* [What this task involves]: Go through the data and tally the lines that hold the string "turquoise". Reply with the total alone.

[Items from a data source]

>>>>

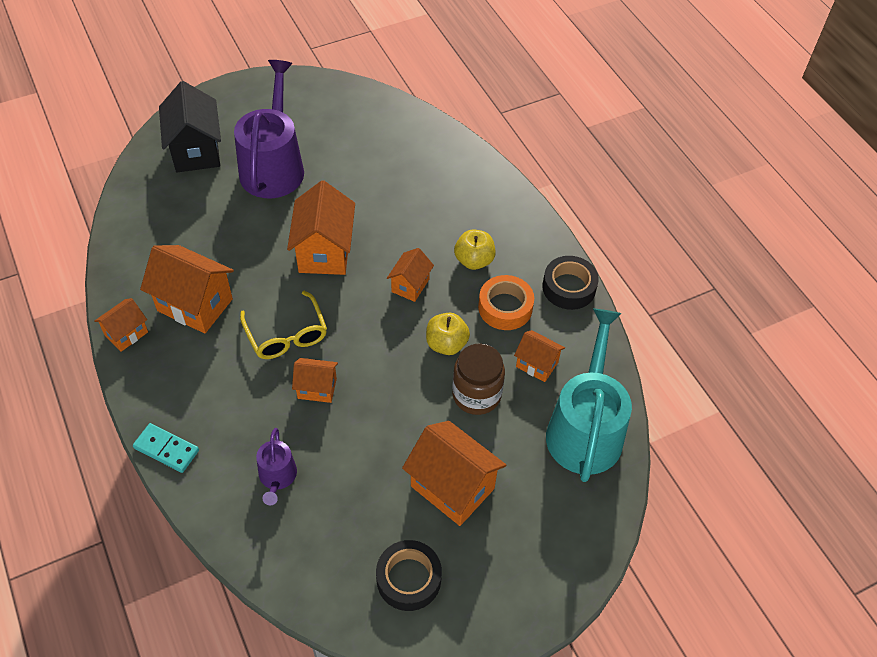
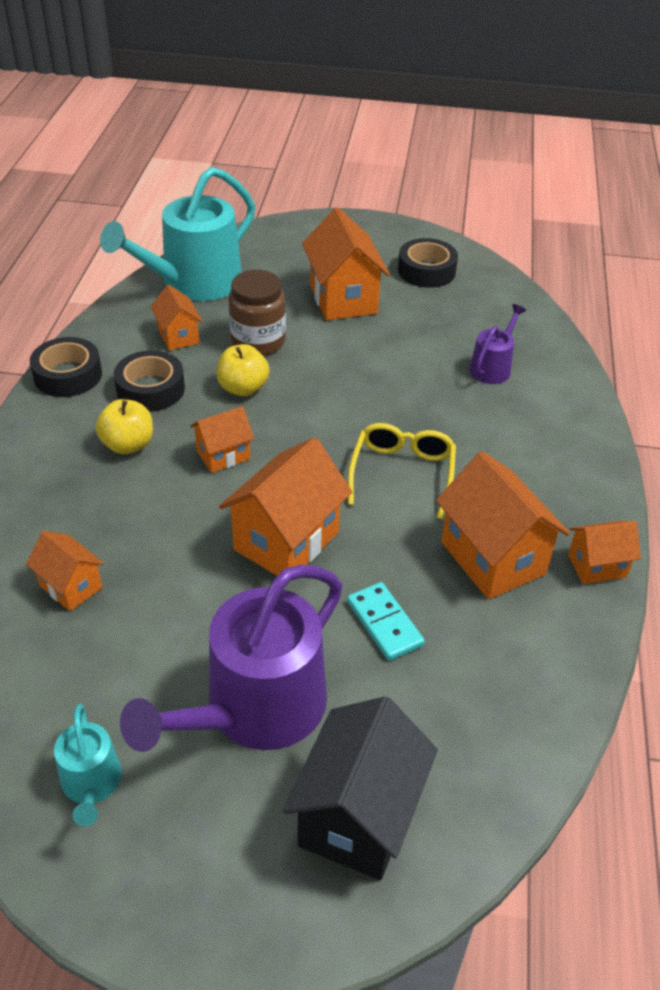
camera: 145 degrees left, 10 degrees down
(166, 449) = (592, 433): turquoise domino -> turquoise domino (384, 623)
(317, 388) = (405, 412): orange house -> orange house (70, 586)
(320, 109) = (91, 784): none -> turquoise watering can
(505, 307) = (150, 389): orange tape -> black tape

<<<<

* [Solution for this problem]: 2